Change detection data

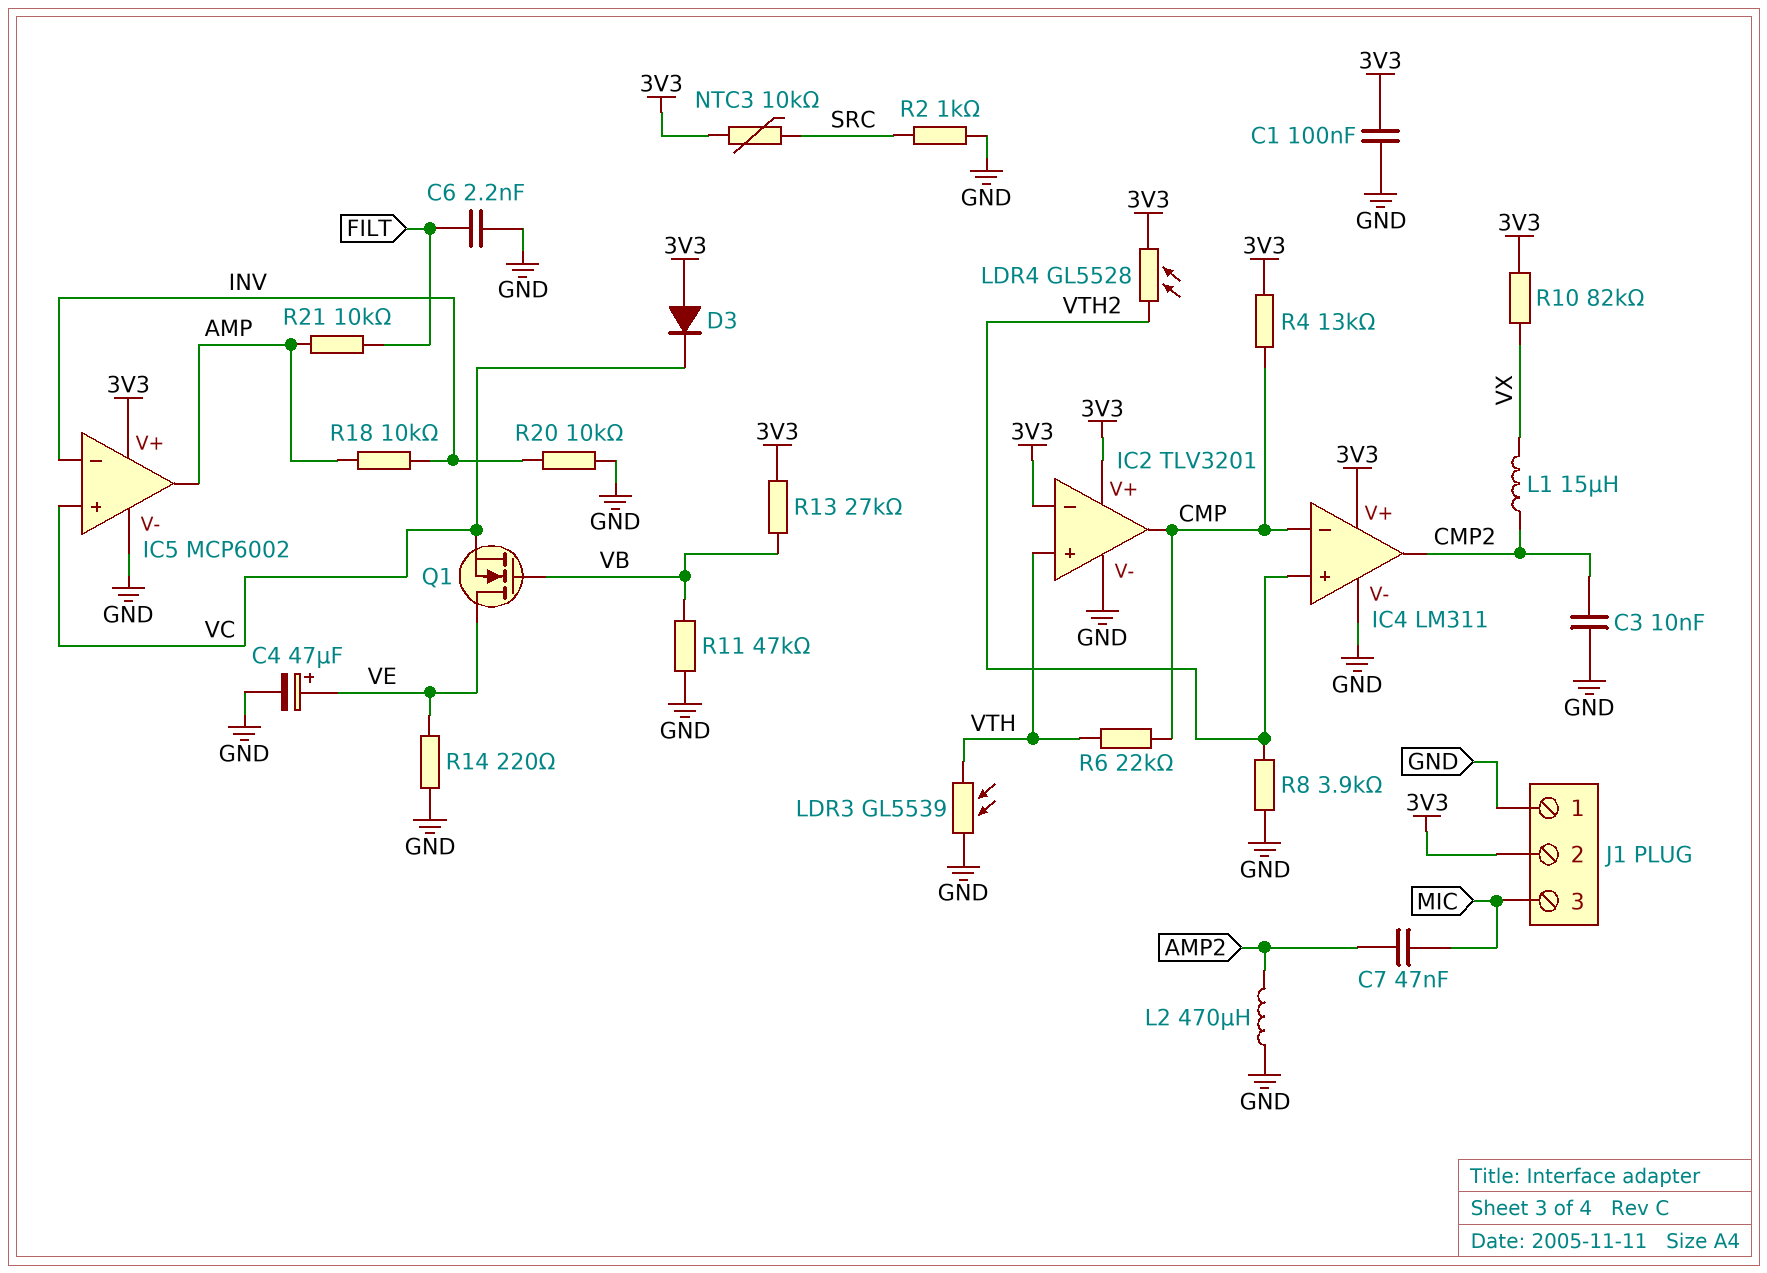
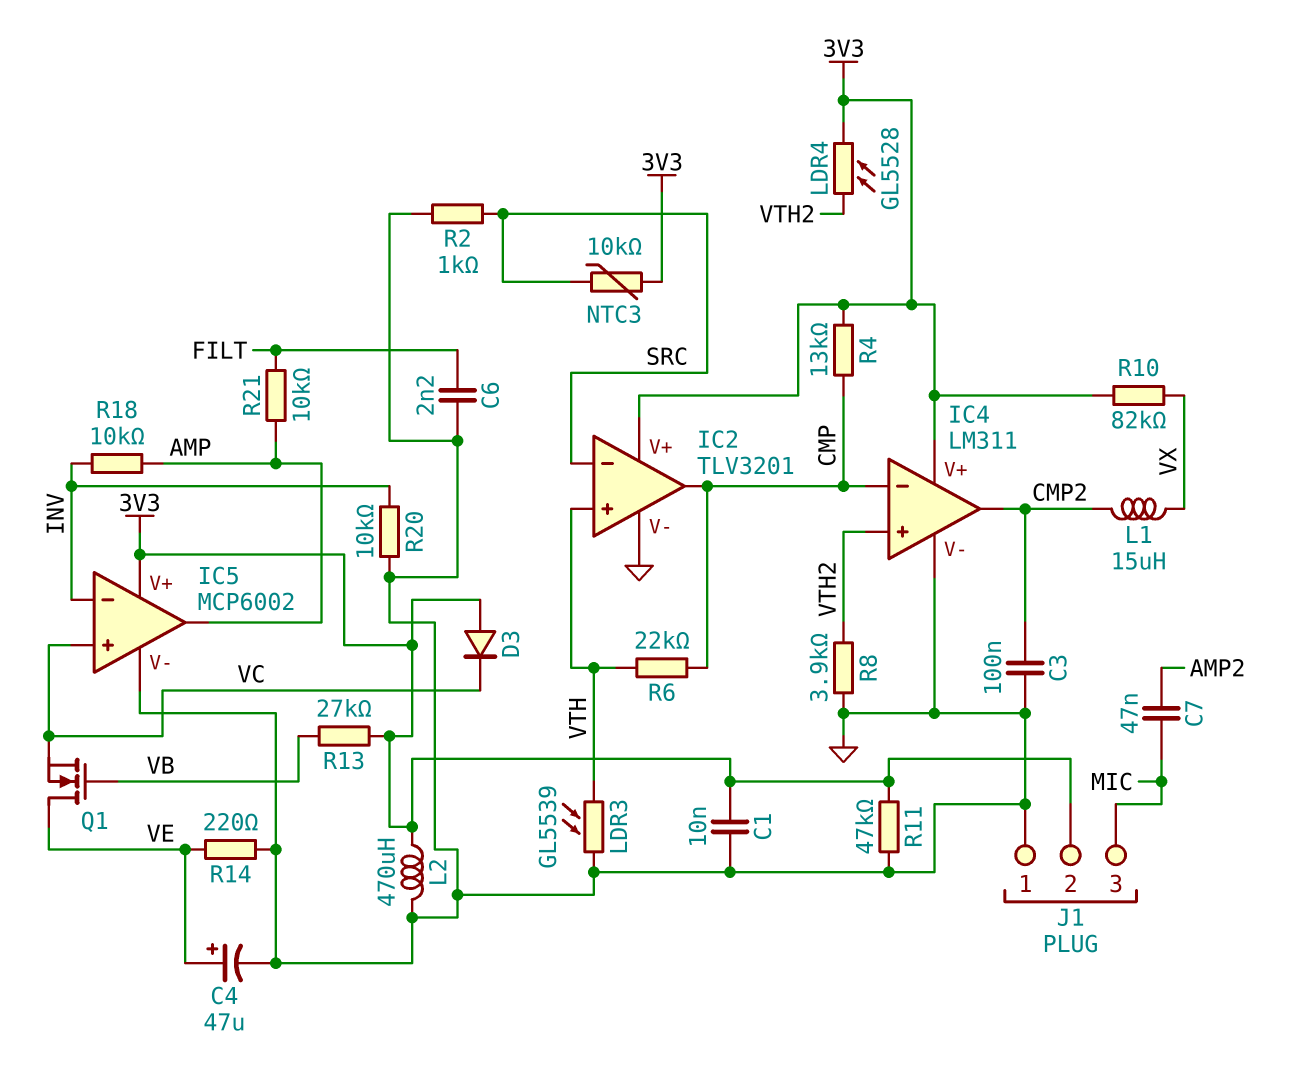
C1: 100nF (3V3, GND) -> 10nF (3V3, GND)
C3: 10nF (CMP2, GND) -> 100nF (CMP2, GND)
IC2 pin in-: 3V3 -> SRC
L2: 470uH (AMP2, GND) -> 470uH (3V3, GND)
R11: 47k (GND, VB) -> 47k (3V3, GND)

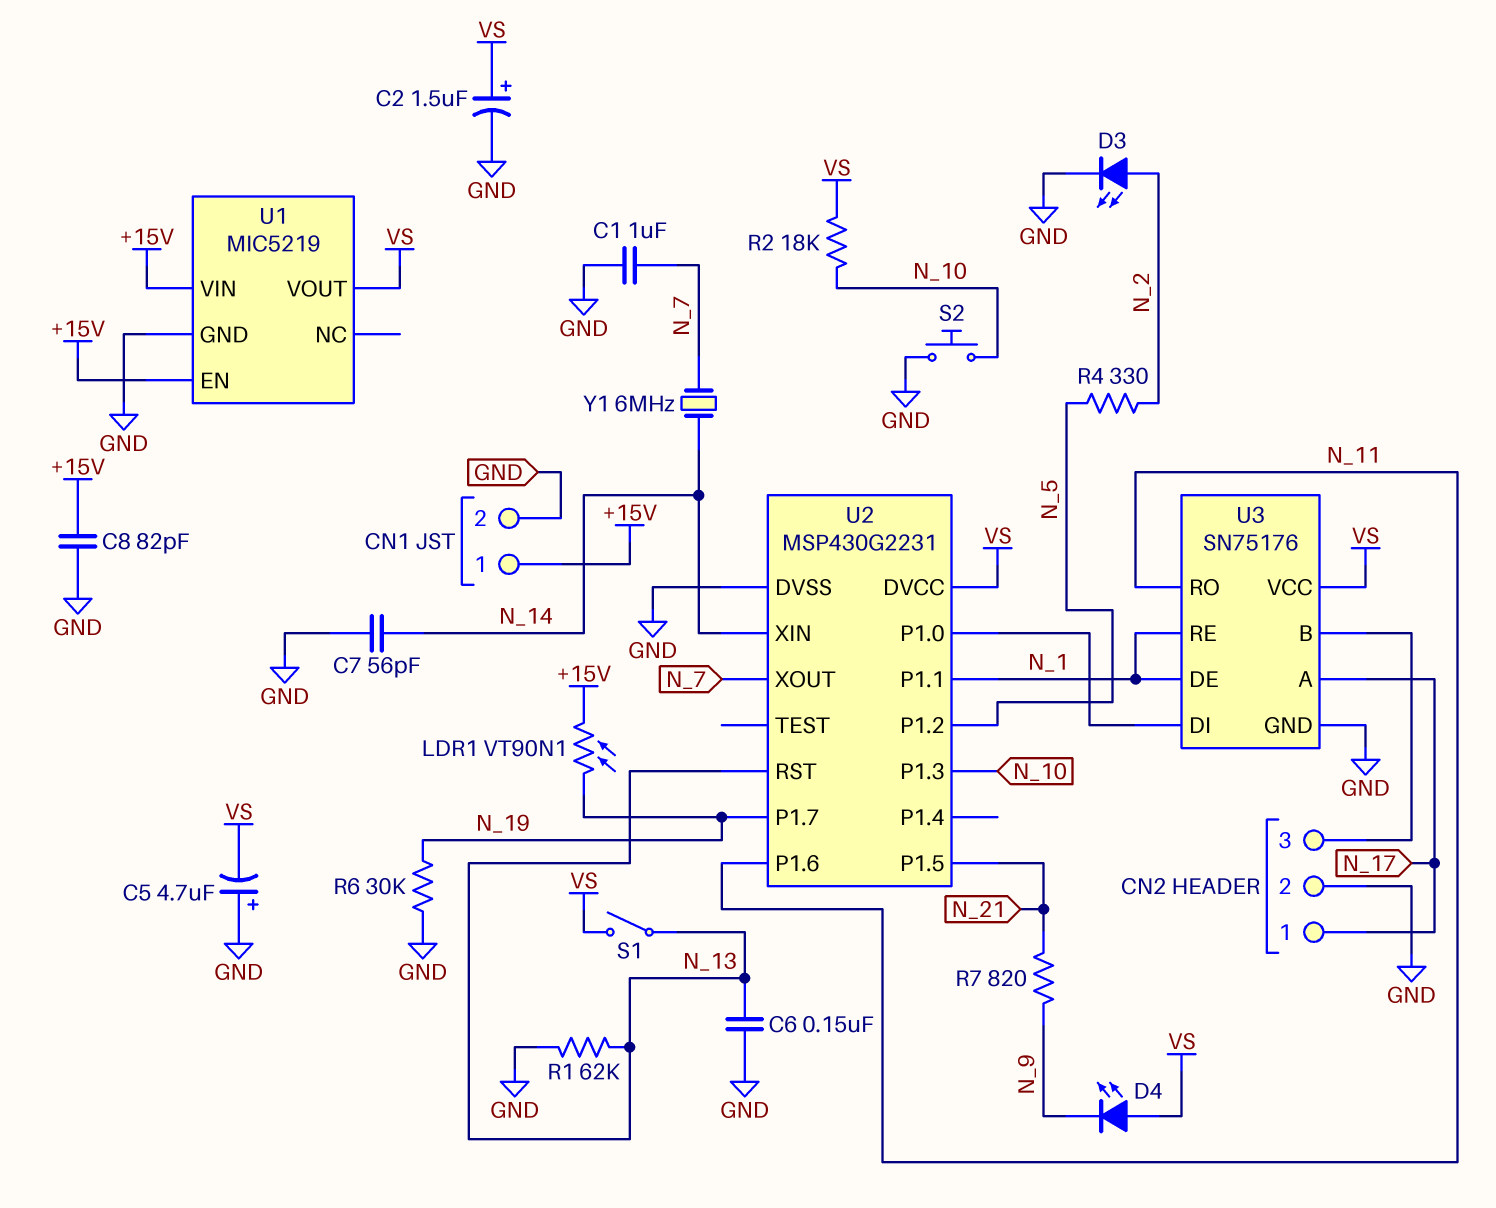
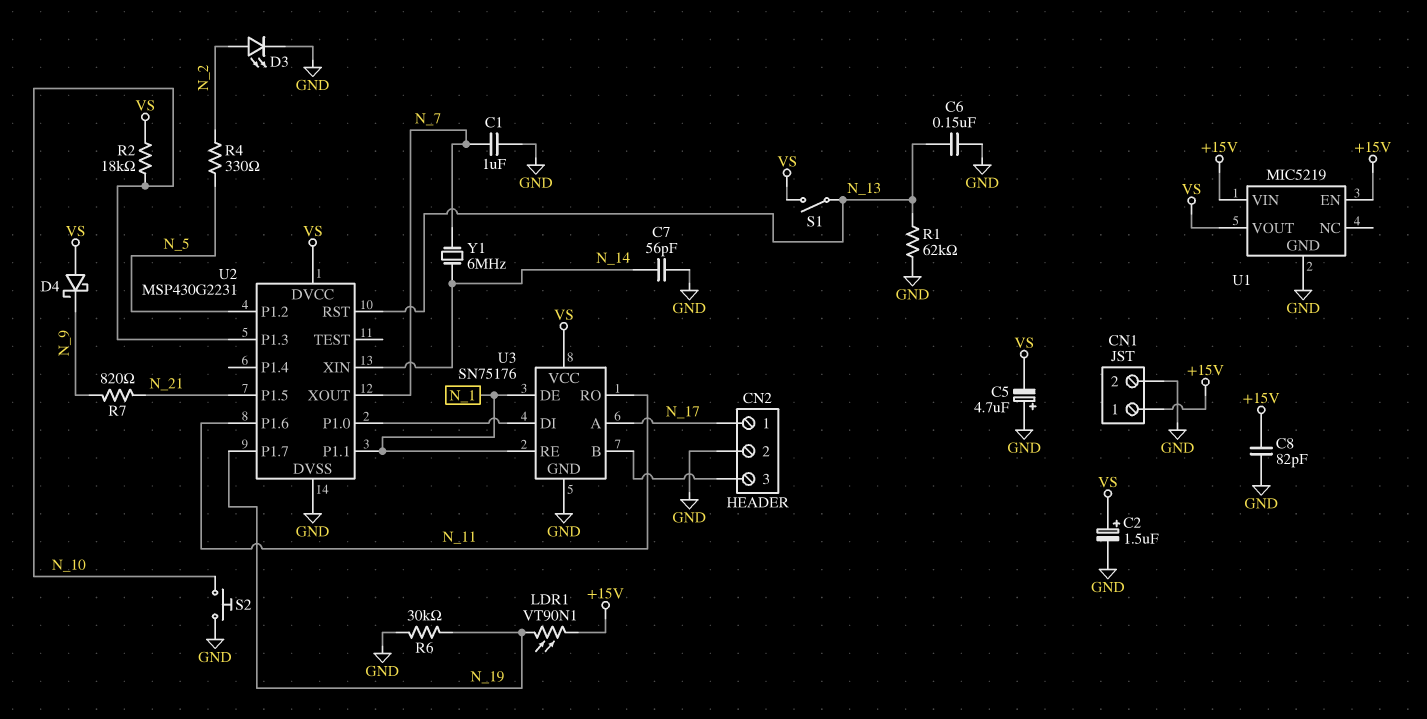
D4: LED (A VS, K N_9) -> schottky (A VS, K N_9)

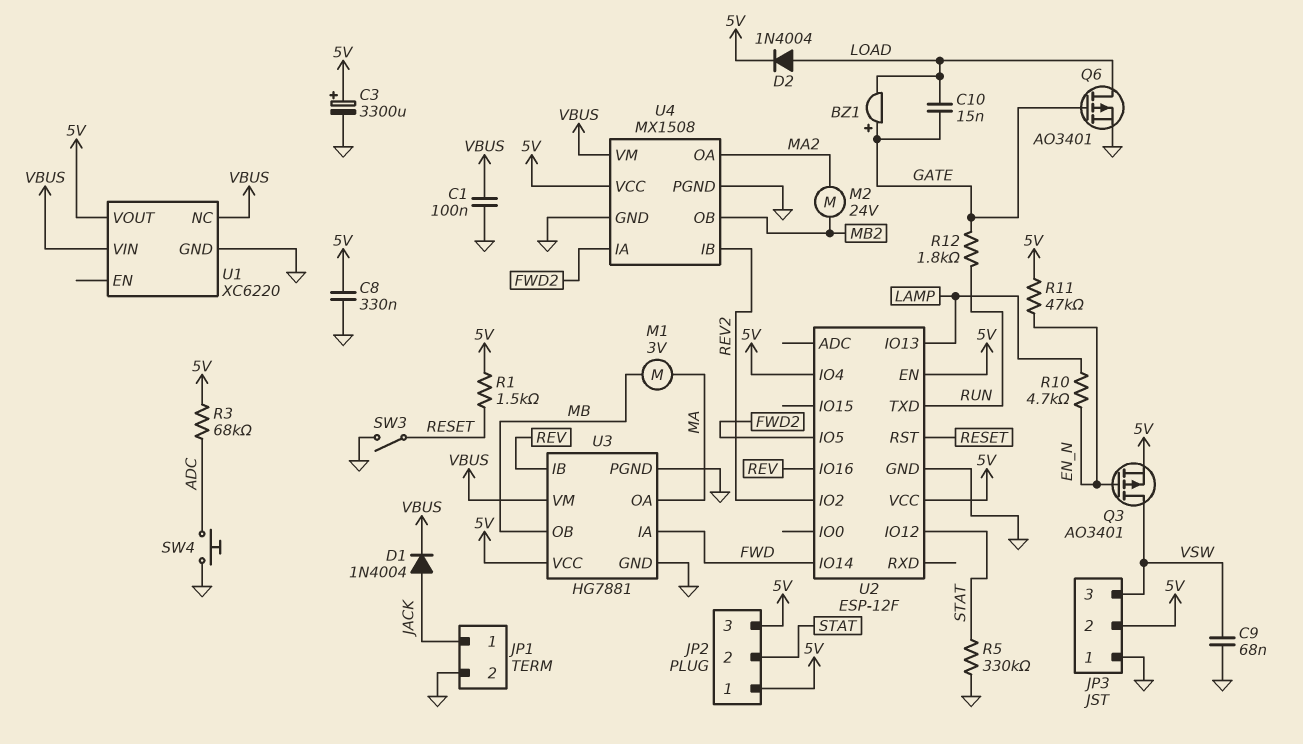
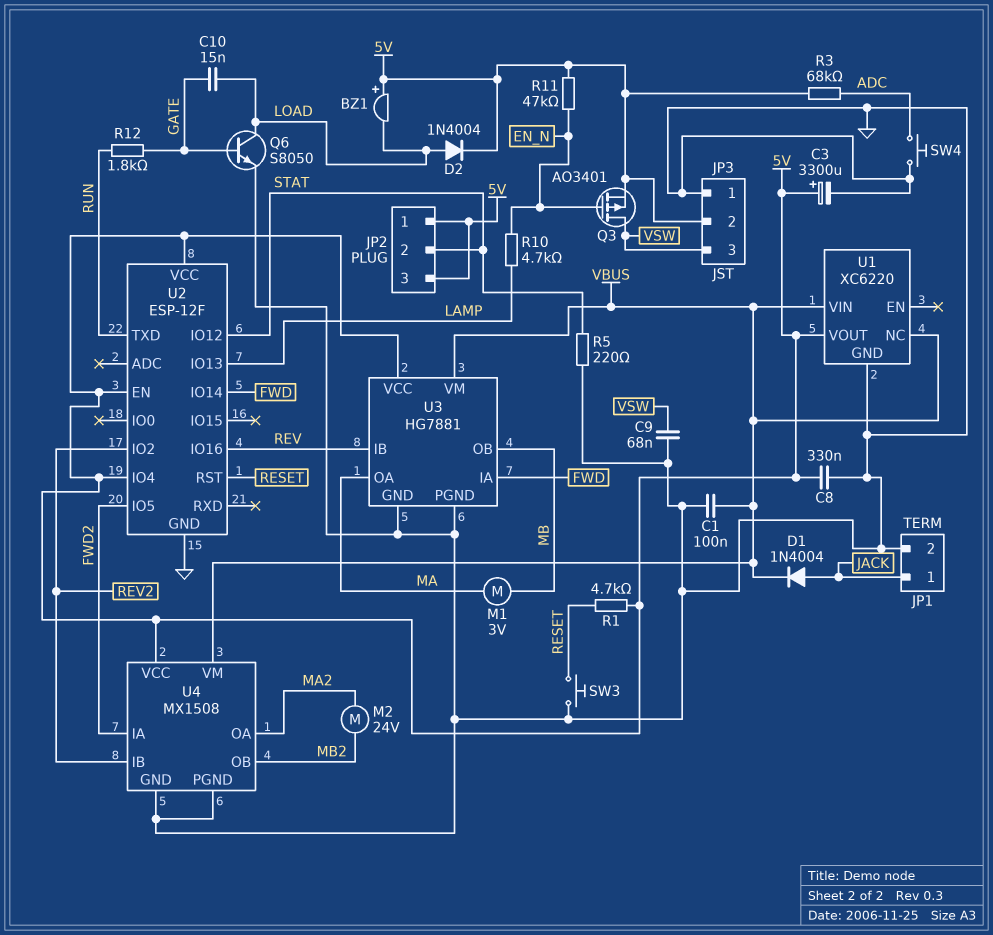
BZ1: buzzer (plus GATE, minus LOAD) -> buzzer (plus 5V, minus LOAD)
Q6: PMOS AO3401 (G GATE, D LOAD, S GND) -> NPN S8050 (B GATE, C LOAD, E GND)
R1: 1.5k (5V, RESET) -> 4.7k (5V, RESET)
R5: 330k (GND, STAT) -> 220 (GND, STAT)
SW3: switch (GND, RESET) -> button (GND, RESET)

● **The task**: Write out each entry exactly, images excluded.

● **Your solution**:
C1: 100nF (3V3, GND) -> 10nF (3V3, GND)
C3: 10nF (CMP2, GND) -> 100nF (CMP2, GND)
IC2 pin in-: 3V3 -> SRC
L2: 470uH (AMP2, GND) -> 470uH (3V3, GND)
R11: 47k (GND, VB) -> 47k (3V3, GND)

D4: LED (A VS, K N_9) -> schottky (A VS, K N_9)

BZ1: buzzer (plus GATE, minus LOAD) -> buzzer (plus 5V, minus LOAD)
Q6: PMOS AO3401 (G GATE, D LOAD, S GND) -> NPN S8050 (B GATE, C LOAD, E GND)
R1: 1.5k (5V, RESET) -> 4.7k (5V, RESET)
R5: 330k (GND, STAT) -> 220 (GND, STAT)
SW3: switch (GND, RESET) -> button (GND, RESET)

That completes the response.